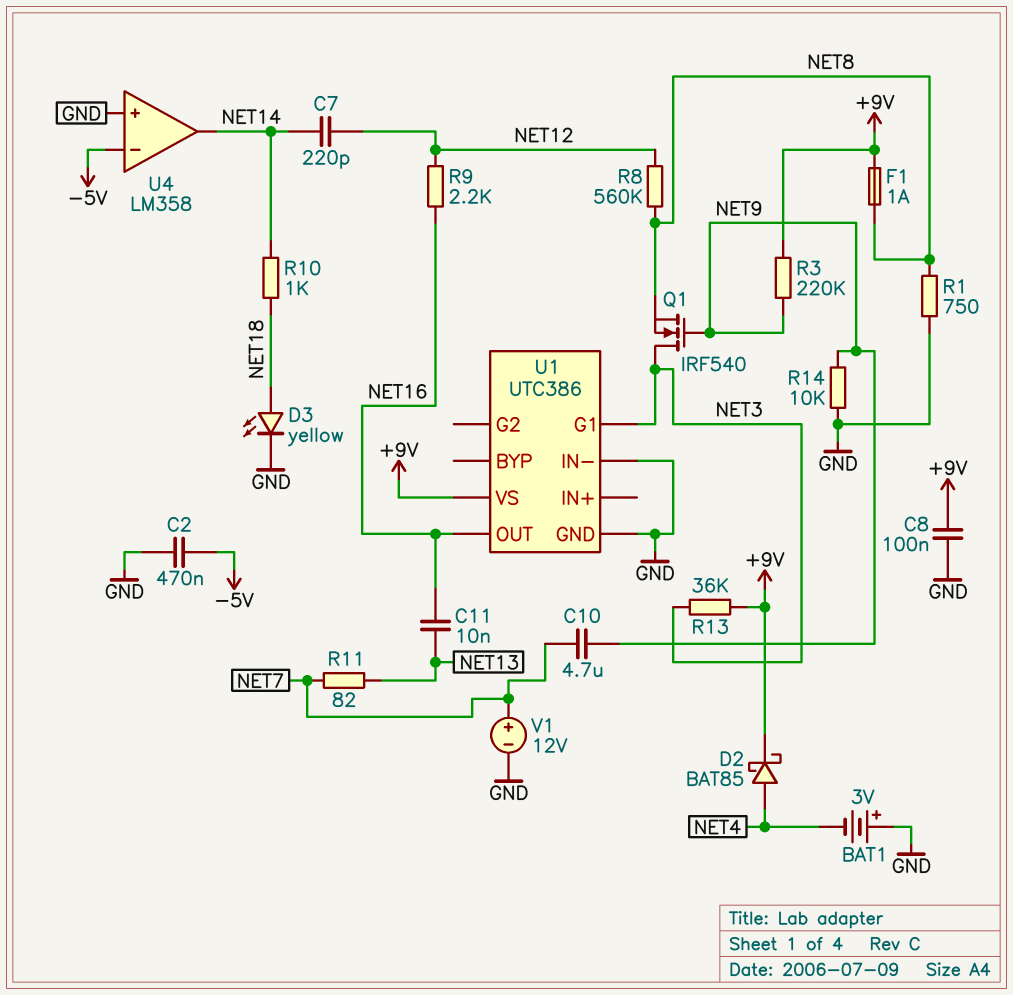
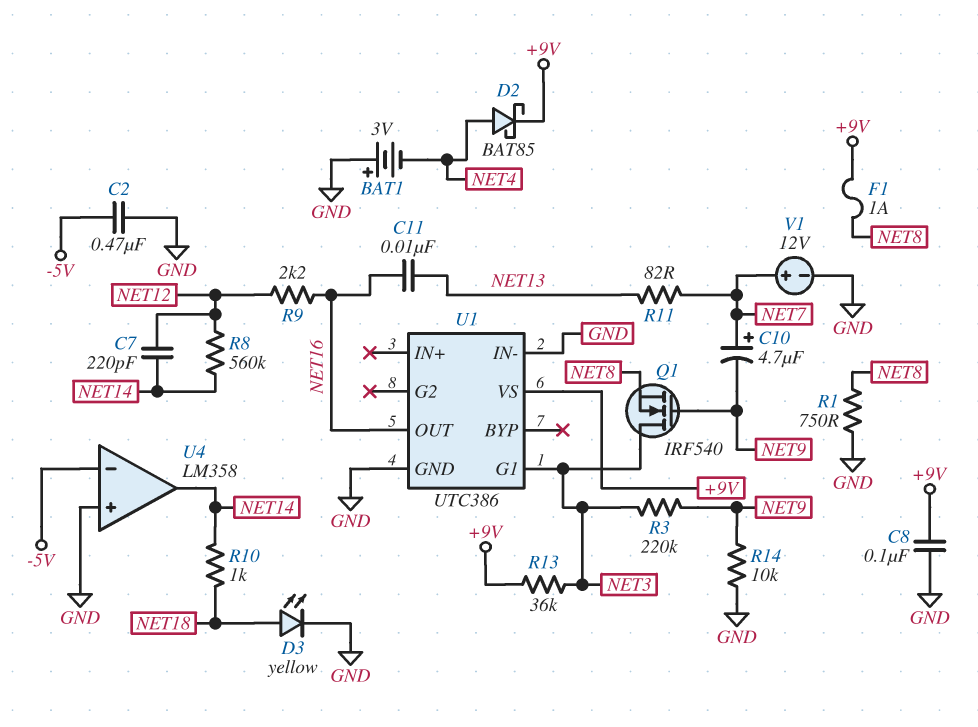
C10: 4.7uF (NET7, NET9) -> 4.7uF (plus NET7, minus NET9)
R3: 220k (+9V, NET9) -> 220k (NET3, NET9)
R8: 560k (NET8, NET12) -> 560k (NET12, NET14)

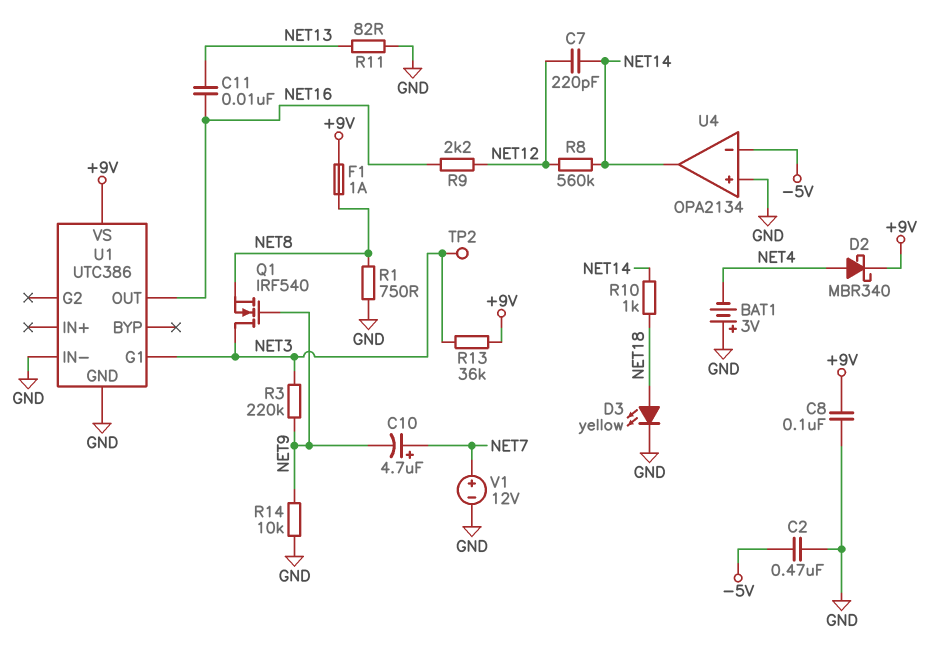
D2: schottky BAT85 (A NET4, K +9V) -> schottky MBR340 (A NET4, K +9V)
R11: 82 (NET7, NET13) -> 82 (GND, NET13)
TP2: none -> test point (NET3)
U4: LM358 -> OPA2134

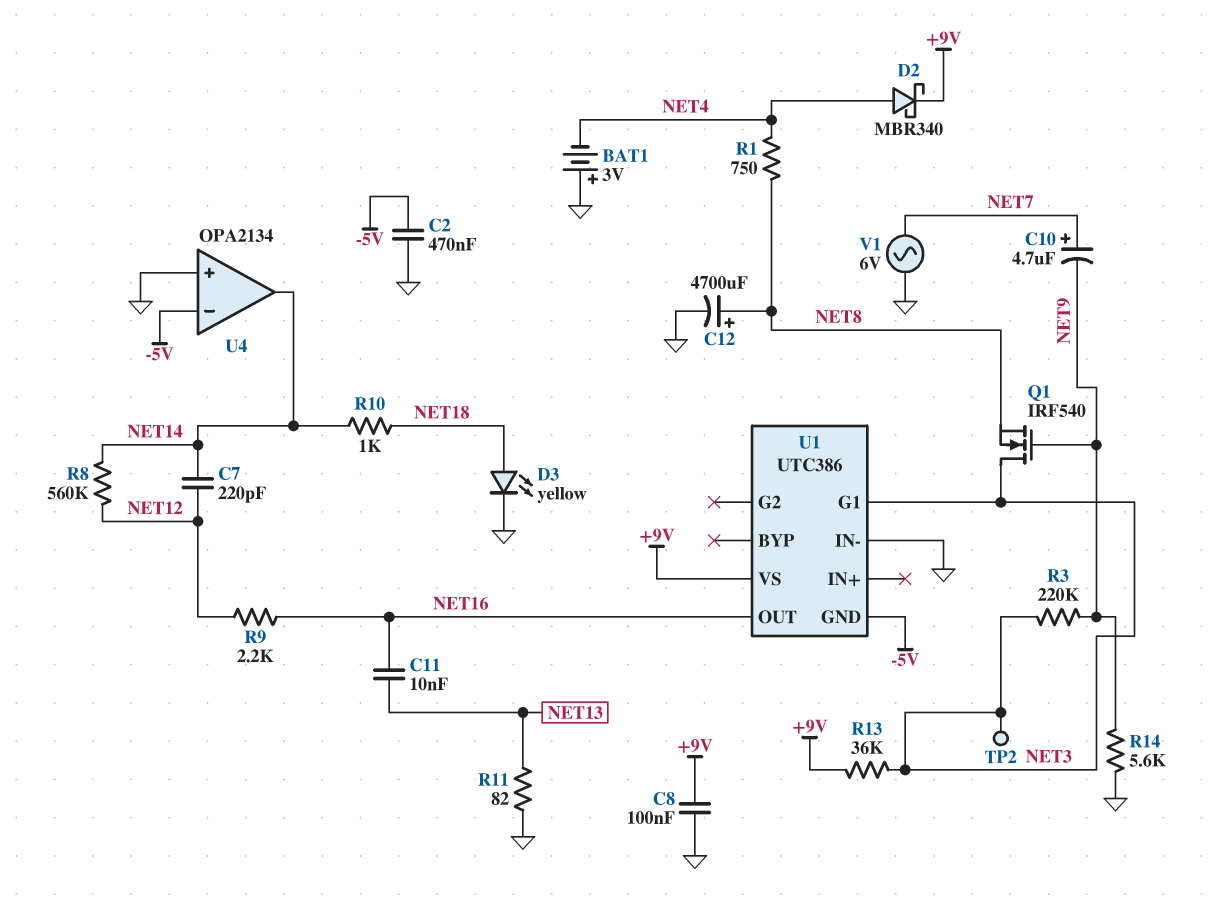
C12: none -> 4700uF (plus NET8, minus GND)
F1: 1A (+9V, NET8) -> none
R1: 750 (GND, NET8) -> 750 (NET4, NET8)
R14: 10k (GND, NET9) -> 5.6k (GND, NET9)
U1 pin GND: GND -> -5V
V1: 12V (plus NET7, minus GND) -> AC 6V (GND, NET7)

※

**Description of the task**
Since the listing holds pictures, return everything else in it exactly and omit those.

**Worked solution**
C10: 4.7uF (NET7, NET9) -> 4.7uF (plus NET7, minus NET9)
R3: 220k (+9V, NET9) -> 220k (NET3, NET9)
R8: 560k (NET8, NET12) -> 560k (NET12, NET14)

D2: schottky BAT85 (A NET4, K +9V) -> schottky MBR340 (A NET4, K +9V)
R11: 82 (NET7, NET13) -> 82 (GND, NET13)
TP2: none -> test point (NET3)
U4: LM358 -> OPA2134

C12: none -> 4700uF (plus NET8, minus GND)
F1: 1A (+9V, NET8) -> none
R1: 750 (GND, NET8) -> 750 (NET4, NET8)
R14: 10k (GND, NET9) -> 5.6k (GND, NET9)
U1 pin GND: GND -> -5V
V1: 12V (plus NET7, minus GND) -> AC 6V (GND, NET7)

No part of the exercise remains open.